(Records from a data collection)
* * *

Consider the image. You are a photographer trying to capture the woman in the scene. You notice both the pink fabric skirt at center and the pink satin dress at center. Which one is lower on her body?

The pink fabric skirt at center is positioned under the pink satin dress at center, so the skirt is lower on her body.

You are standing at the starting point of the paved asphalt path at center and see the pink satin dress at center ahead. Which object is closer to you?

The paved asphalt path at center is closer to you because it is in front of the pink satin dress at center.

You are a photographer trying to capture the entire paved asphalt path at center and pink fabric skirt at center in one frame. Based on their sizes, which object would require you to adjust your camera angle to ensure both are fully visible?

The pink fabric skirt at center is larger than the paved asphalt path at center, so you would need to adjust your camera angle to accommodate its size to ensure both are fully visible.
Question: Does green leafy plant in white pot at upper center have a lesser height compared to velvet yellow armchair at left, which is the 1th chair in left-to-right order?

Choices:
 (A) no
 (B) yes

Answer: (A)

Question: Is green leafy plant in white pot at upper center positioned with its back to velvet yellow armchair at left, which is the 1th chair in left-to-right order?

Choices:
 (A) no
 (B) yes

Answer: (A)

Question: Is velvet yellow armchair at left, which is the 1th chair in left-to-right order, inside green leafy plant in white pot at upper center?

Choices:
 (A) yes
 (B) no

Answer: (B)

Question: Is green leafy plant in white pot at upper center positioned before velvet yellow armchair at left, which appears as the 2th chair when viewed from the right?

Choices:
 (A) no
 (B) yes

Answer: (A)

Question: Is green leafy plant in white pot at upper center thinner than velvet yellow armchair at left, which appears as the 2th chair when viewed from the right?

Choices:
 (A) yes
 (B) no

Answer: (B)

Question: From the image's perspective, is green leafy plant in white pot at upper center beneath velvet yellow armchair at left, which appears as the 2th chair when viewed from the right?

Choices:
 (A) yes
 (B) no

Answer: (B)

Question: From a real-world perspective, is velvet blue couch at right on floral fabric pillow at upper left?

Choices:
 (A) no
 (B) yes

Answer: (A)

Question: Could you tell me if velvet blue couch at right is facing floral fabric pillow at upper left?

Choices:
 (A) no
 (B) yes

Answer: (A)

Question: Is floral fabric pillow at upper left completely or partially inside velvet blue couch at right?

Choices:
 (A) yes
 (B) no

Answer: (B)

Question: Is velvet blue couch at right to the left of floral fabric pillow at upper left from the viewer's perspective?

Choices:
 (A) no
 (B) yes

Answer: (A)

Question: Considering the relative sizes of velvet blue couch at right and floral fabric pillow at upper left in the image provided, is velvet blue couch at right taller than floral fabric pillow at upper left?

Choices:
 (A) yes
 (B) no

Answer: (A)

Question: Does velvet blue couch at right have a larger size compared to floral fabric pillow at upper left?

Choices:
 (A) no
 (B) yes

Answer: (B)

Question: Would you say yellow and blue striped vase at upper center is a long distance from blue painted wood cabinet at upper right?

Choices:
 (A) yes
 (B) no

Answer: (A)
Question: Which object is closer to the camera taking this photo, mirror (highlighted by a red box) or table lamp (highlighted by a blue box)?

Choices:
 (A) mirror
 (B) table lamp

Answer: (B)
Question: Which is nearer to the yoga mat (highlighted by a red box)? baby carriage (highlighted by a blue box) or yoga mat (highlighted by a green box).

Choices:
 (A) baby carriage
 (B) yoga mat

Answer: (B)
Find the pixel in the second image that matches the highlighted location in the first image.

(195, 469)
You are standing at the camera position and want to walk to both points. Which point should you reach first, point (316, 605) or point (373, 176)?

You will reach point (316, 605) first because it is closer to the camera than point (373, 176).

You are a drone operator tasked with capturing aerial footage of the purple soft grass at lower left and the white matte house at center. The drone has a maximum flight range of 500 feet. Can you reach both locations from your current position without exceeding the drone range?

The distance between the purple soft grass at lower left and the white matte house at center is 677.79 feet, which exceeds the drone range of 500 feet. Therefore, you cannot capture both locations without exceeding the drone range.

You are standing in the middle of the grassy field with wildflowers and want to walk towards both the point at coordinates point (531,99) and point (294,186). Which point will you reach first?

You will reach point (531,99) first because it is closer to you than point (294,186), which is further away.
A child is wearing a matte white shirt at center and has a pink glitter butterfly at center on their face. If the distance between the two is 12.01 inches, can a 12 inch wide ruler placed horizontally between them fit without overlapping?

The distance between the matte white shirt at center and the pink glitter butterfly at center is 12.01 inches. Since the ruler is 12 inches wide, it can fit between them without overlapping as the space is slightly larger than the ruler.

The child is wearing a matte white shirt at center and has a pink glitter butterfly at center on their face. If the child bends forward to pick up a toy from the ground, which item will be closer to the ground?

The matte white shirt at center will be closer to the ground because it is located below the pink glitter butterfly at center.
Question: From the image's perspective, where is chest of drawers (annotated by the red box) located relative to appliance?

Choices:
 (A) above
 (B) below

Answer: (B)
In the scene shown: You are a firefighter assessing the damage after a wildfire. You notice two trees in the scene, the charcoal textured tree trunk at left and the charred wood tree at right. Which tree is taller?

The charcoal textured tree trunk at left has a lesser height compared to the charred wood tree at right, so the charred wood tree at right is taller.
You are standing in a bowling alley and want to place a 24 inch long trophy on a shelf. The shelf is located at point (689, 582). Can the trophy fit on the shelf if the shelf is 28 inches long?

* * *

Change every "velvet yellow armchair" in the listing to "mustard velvet armchair", leaving all other text unchanged.

Consider the image. You are a photographer trying to capture the woman in the scene. You notice both the pink fabric skirt at center and the pink satin dress at center. Which one is lower on her body?

The pink fabric skirt at center is positioned under the pink satin dress at center, so the skirt is lower on her body.

You are standing at the starting point of the paved asphalt path at center and see the pink satin dress at center ahead. Which object is closer to you?

The paved asphalt path at center is closer to you because it is in front of the pink satin dress at center.

You are a photographer trying to capture the entire paved asphalt path at center and pink fabric skirt at center in one frame. Based on their sizes, which object would require you to adjust your camera angle to ensure both are fully visible?

The pink fabric skirt at center is larger than the paved asphalt path at center, so you would need to adjust your camera angle to accommodate its size to ensure both are fully visible.
Question: Does green leafy plant in white pot at upper center have a lesser height compared to mustard velvet armchair at left, which is the 1th chair in left-to-right order?

Choices:
 (A) no
 (B) yes

Answer: (A)

Question: Is green leafy plant in white pot at upper center positioned with its back to mustard velvet armchair at left, which is the 1th chair in left-to-right order?

Choices:
 (A) no
 (B) yes

Answer: (A)

Question: Is mustard velvet armchair at left, which is the 1th chair in left-to-right order, inside green leafy plant in white pot at upper center?

Choices:
 (A) yes
 (B) no

Answer: (B)

Question: Is green leafy plant in white pot at upper center positioned before mustard velvet armchair at left, which appears as the 2th chair when viewed from the right?

Choices:
 (A) no
 (B) yes

Answer: (A)

Question: Is green leafy plant in white pot at upper center thinner than mustard velvet armchair at left, which appears as the 2th chair when viewed from the right?

Choices:
 (A) yes
 (B) no

Answer: (B)

Question: From the image's perspective, is green leafy plant in white pot at upper center beneath mustard velvet armchair at left, which appears as the 2th chair when viewed from the right?

Choices:
 (A) yes
 (B) no

Answer: (B)

Question: From a real-world perspective, is velvet blue couch at right on floral fabric pillow at upper left?

Choices:
 (A) no
 (B) yes

Answer: (A)

Question: Could you tell me if velvet blue couch at right is facing floral fabric pillow at upper left?

Choices:
 (A) no
 (B) yes

Answer: (A)

Question: Is floral fabric pillow at upper left completely or partially inside velvet blue couch at right?

Choices:
 (A) yes
 (B) no

Answer: (B)

Question: Is velvet blue couch at right to the left of floral fabric pillow at upper left from the viewer's perspective?

Choices:
 (A) no
 (B) yes

Answer: (A)

Question: Considering the relative sizes of velvet blue couch at right and floral fabric pillow at upper left in the image provided, is velvet blue couch at right taller than floral fabric pillow at upper left?

Choices:
 (A) yes
 (B) no

Answer: (A)

Question: Does velvet blue couch at right have a larger size compared to floral fabric pillow at upper left?

Choices:
 (A) no
 (B) yes

Answer: (B)

Question: Would you say yellow and blue striped vase at upper center is a long distance from blue painted wood cabinet at upper right?

Choices:
 (A) yes
 (B) no

Answer: (A)
Question: Which object is closer to the camera taking this photo, mirror (highlighted by a red box) or table lamp (highlighted by a blue box)?

Choices:
 (A) mirror
 (B) table lamp

Answer: (B)
Question: Which is nearer to the yoga mat (highlighted by a red box)? baby carriage (highlighted by a blue box) or yoga mat (highlighted by a green box).

Choices:
 (A) baby carriage
 (B) yoga mat

Answer: (B)
Find the pixel in the second image that matches the highlighted location in the first image.

(195, 469)
You are standing at the camera position and want to walk to both points. Which point should you reach first, point (316, 605) or point (373, 176)?

You will reach point (316, 605) first because it is closer to the camera than point (373, 176).

You are a drone operator tasked with capturing aerial footage of the purple soft grass at lower left and the white matte house at center. The drone has a maximum flight range of 500 feet. Can you reach both locations from your current position without exceeding the drone range?

The distance between the purple soft grass at lower left and the white matte house at center is 677.79 feet, which exceeds the drone range of 500 feet. Therefore, you cannot capture both locations without exceeding the drone range.

You are standing in the middle of the grassy field with wildflowers and want to walk towards both the point at coordinates point (531,99) and point (294,186). Which point will you reach first?

You will reach point (531,99) first because it is closer to you than point (294,186), which is further away.
A child is wearing a matte white shirt at center and has a pink glitter butterfly at center on their face. If the distance between the two is 12.01 inches, can a 12 inch wide ruler placed horizontally between them fit without overlapping?

The distance between the matte white shirt at center and the pink glitter butterfly at center is 12.01 inches. Since the ruler is 12 inches wide, it can fit between them without overlapping as the space is slightly larger than the ruler.

The child is wearing a matte white shirt at center and has a pink glitter butterfly at center on their face. If the child bends forward to pick up a toy from the ground, which item will be closer to the ground?

The matte white shirt at center will be closer to the ground because it is located below the pink glitter butterfly at center.
Question: From the image's perspective, where is chest of drawers (annotated by the red box) located relative to appliance?

Choices:
 (A) above
 (B) below

Answer: (B)
In the scene shown: You are a firefighter assessing the damage after a wildfire. You notice two trees in the scene, the charcoal textured tree trunk at left and the charred wood tree at right. Which tree is taller?

The charcoal textured tree trunk at left has a lesser height compared to the charred wood tree at right, so the charred wood tree at right is taller.
You are standing in a bowling alley and want to place a 24 inch long trophy on a shelf. The shelf is located at point (689, 582). Can the trophy fit on the shelf if the shelf is 28 inches long?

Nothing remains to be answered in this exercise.